━━━━━ STORED DATA

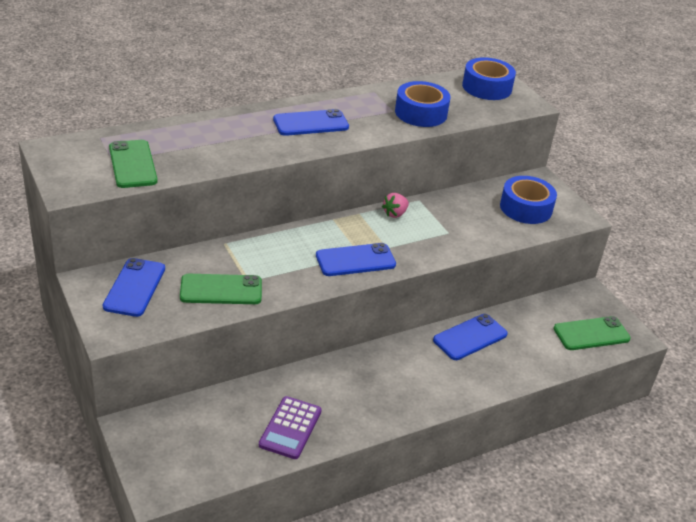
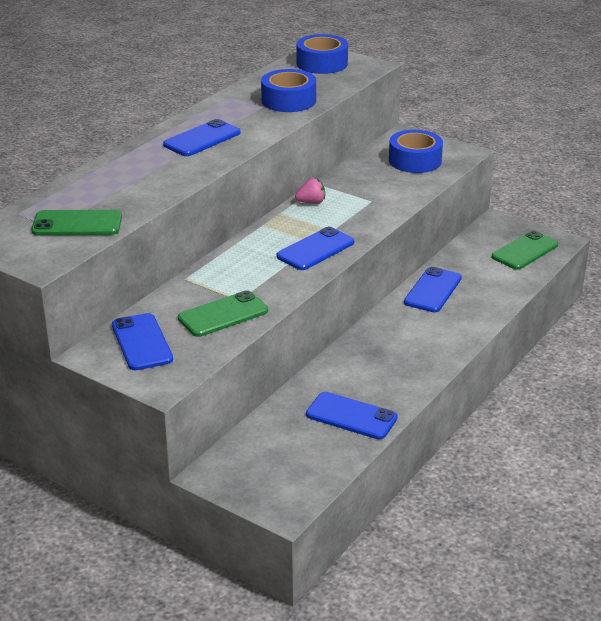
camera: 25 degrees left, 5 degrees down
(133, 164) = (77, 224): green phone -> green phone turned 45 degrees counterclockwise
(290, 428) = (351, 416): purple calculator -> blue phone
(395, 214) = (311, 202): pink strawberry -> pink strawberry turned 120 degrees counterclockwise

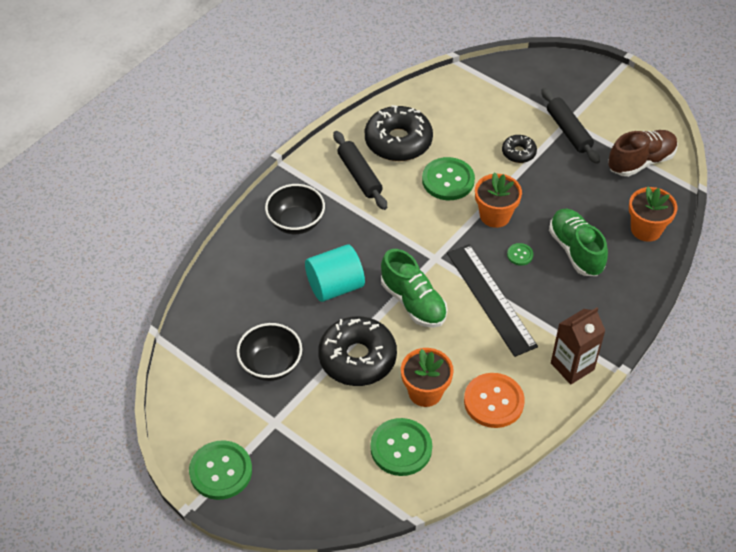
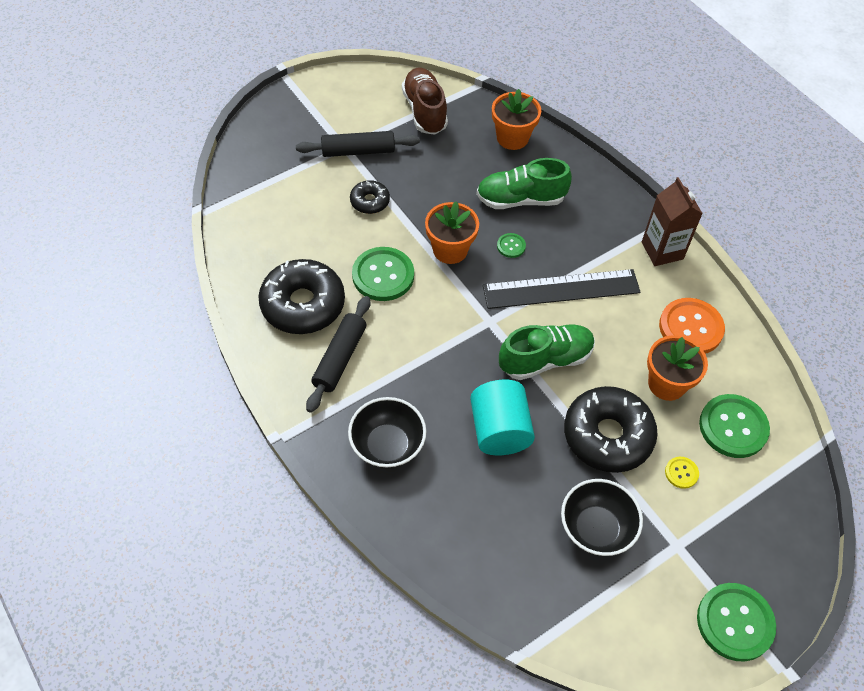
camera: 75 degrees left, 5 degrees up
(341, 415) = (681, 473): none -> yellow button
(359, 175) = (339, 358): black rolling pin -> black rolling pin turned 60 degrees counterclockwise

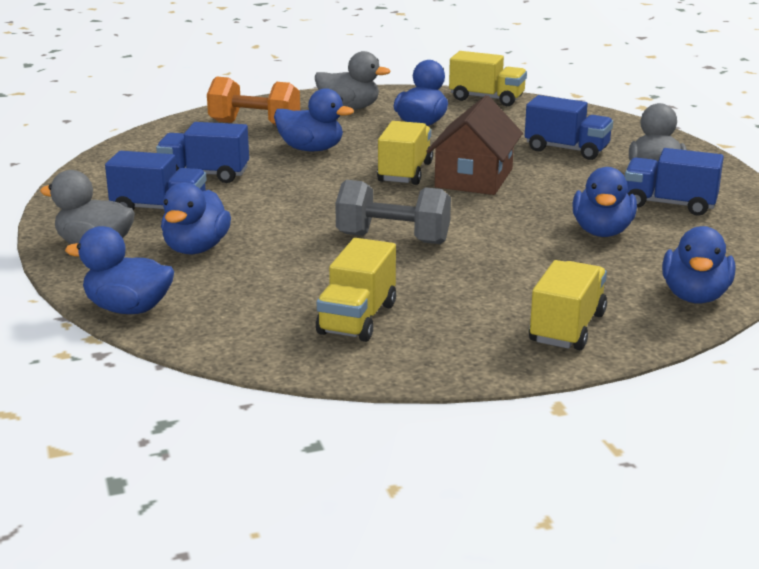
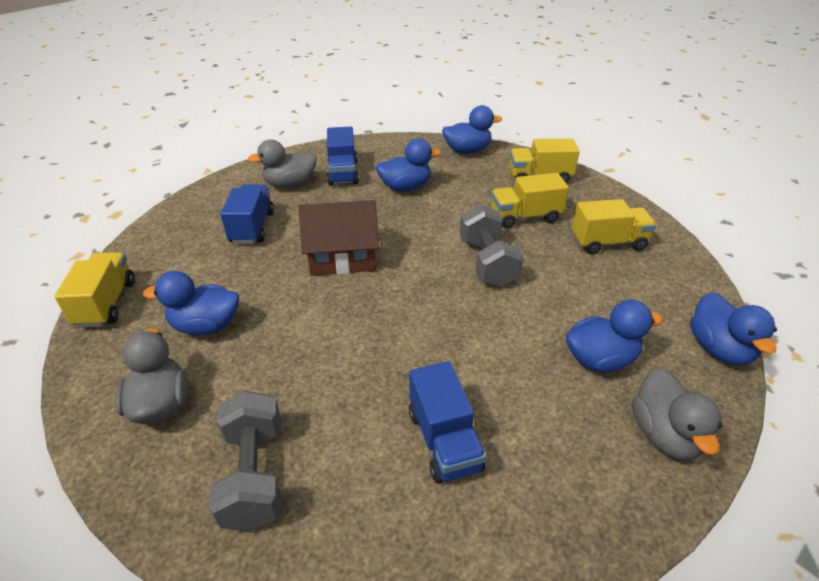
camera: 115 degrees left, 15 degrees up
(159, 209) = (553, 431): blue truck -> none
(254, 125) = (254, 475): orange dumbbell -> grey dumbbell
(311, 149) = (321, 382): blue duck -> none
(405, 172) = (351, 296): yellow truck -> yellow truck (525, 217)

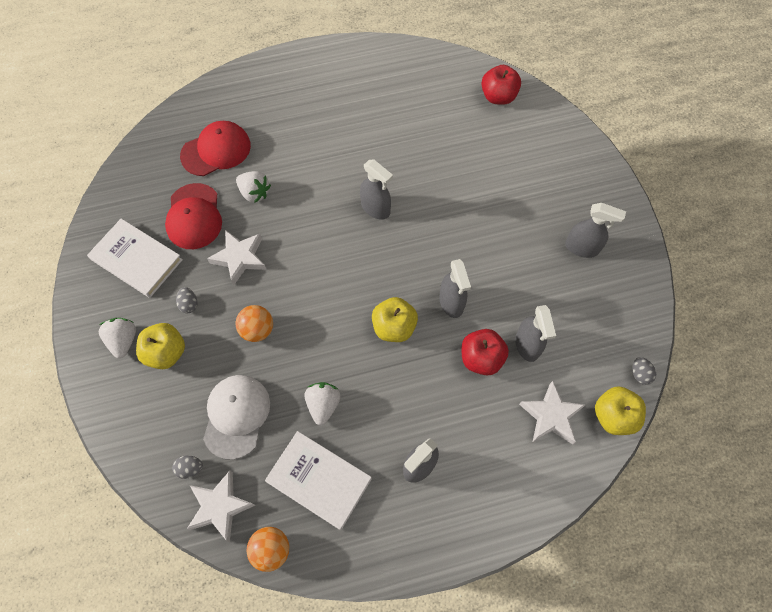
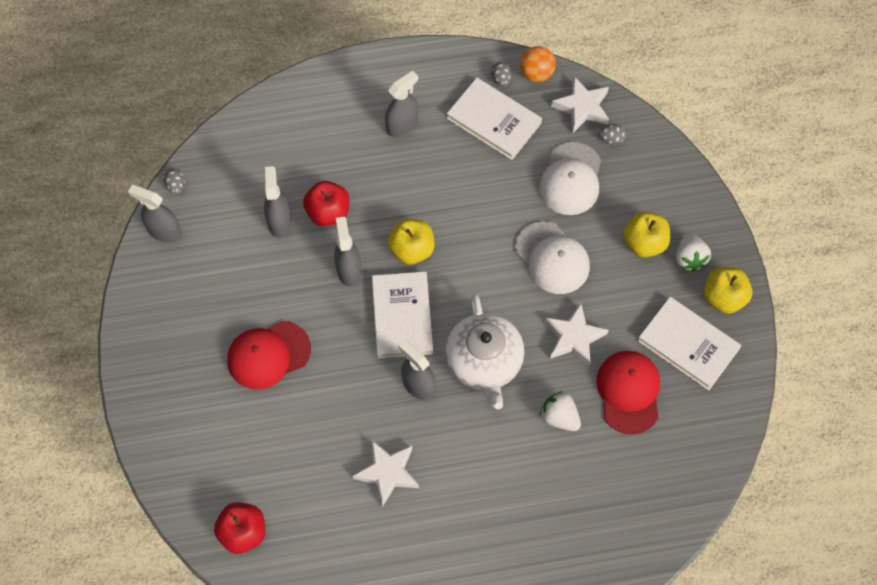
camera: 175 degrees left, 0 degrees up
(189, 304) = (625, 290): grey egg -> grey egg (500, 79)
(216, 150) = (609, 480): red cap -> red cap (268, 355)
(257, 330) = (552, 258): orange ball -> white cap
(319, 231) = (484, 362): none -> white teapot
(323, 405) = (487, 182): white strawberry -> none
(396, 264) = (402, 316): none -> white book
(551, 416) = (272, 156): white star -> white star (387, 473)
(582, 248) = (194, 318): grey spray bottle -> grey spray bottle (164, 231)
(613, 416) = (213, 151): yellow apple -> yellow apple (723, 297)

━━━━━━━━━━

- PROBLEM STATEMENT:
Print out, without change, each line from the line holding "(216, 150) = (609, 480): red" to the final line of the material.

- ANSWER BOX:
(216, 150) = (609, 480): red cap -> red cap (268, 355)
(257, 330) = (552, 258): orange ball -> white cap
(319, 231) = (484, 362): none -> white teapot
(323, 405) = (487, 182): white strawberry -> none
(396, 264) = (402, 316): none -> white book
(551, 416) = (272, 156): white star -> white star (387, 473)
(582, 248) = (194, 318): grey spray bottle -> grey spray bottle (164, 231)
(613, 416) = (213, 151): yellow apple -> yellow apple (723, 297)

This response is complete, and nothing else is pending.